## begin Input records

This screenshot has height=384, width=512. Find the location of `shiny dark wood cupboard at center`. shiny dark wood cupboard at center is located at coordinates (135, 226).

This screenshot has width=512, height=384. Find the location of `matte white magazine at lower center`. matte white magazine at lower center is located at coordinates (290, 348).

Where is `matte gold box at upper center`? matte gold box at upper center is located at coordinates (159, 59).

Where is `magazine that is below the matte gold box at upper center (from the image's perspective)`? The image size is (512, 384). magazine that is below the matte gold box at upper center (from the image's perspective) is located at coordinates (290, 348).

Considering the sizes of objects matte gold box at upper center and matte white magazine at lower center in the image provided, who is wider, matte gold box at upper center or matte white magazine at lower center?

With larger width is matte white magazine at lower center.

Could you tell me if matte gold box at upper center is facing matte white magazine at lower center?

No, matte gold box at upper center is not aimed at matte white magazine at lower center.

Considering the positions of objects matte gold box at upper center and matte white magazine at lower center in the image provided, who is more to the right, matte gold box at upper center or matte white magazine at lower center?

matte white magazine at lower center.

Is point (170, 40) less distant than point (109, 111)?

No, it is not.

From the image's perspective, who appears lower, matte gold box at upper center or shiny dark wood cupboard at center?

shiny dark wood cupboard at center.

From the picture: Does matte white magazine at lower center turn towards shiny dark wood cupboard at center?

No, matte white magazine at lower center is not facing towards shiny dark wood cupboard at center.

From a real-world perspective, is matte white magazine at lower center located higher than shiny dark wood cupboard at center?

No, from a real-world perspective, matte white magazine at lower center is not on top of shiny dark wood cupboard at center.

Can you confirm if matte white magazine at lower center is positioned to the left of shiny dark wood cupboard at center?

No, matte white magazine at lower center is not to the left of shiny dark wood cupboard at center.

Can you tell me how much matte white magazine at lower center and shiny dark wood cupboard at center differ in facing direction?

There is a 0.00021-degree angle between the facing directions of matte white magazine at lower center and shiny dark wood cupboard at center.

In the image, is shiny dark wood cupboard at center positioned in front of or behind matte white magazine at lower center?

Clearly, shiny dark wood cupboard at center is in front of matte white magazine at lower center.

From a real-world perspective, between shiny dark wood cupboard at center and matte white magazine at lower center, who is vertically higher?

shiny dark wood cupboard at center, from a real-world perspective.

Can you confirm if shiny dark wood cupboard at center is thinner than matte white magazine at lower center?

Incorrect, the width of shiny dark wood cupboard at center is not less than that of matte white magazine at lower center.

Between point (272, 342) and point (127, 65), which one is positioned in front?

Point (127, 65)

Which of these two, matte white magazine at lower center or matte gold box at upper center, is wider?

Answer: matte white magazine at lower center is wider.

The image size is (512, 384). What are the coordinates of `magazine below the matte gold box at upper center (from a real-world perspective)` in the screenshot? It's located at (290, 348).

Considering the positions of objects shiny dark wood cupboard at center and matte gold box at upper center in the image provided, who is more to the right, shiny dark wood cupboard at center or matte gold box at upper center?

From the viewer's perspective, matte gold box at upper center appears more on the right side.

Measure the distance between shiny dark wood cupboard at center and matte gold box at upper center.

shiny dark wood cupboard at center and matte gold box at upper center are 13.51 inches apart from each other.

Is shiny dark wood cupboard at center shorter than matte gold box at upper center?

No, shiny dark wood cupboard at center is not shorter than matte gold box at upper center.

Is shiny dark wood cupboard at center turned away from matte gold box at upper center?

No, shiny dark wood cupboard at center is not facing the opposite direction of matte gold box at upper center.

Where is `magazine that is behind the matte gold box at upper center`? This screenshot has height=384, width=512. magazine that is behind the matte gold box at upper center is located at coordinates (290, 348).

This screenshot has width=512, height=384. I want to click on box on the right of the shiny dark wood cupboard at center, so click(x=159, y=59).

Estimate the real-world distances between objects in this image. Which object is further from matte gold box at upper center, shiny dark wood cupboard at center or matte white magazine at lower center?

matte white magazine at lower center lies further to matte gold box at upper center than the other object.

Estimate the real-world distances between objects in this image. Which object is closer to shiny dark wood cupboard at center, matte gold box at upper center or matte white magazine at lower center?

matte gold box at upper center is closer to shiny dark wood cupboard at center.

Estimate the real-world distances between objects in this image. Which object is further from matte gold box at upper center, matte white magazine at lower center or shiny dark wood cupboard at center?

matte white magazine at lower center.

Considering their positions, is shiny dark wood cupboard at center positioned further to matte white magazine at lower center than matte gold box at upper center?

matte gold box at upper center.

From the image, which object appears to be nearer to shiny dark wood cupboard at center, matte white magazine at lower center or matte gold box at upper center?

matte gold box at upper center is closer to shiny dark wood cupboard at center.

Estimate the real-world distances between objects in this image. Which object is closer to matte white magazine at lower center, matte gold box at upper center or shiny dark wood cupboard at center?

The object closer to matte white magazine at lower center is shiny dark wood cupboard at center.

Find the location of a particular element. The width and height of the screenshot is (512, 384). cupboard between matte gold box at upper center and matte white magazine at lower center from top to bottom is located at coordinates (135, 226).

## end Input records

Written instruction: Put the lines of the material from the one containing "Between point (272, 342)" through the one containing "Is shiny dark wood cupboard at center shorter", both included, into a Markdown table with a Row column numbering each line and a Text column holding the line itself, leaving out blank lines.

Solution for this problem:
| Row | Text |
|---|---|
| 1 | Between point (272, 342) and point (127, 65), which one is positioned in front? |
| 2 | Point (127, 65) |
| 3 | Which of these two, matte white magazine at lower center or matte gold box at upper center, is wider? |
| 4 | Answer: matte white magazine at lower center is wider. |
| 5 | The image size is (512, 384). What are the coordinates of `magazine below the matte gold box at upper center (from a real-world perspective)` in the screenshot? It's located at (290, 348). |
| 6 | Considering the positions of objects shiny dark wood cupboard at center and matte gold box at upper center in the image provided, who is more to the right, shiny dark wood cupboard at center or matte gold box at upper center? |
| 7 | From the viewer's perspective, matte gold box at upper center appears more on the right side. |
| 8 | Measure the distance between shiny dark wood cupboard at center and matte gold box at upper center. |
| 9 | shiny dark wood cupboard at center and matte gold box at upper center are 13.51 inches apart from each other. |
| 10 | Is shiny dark wood cupboard at center shorter than matte gold box at upper center? |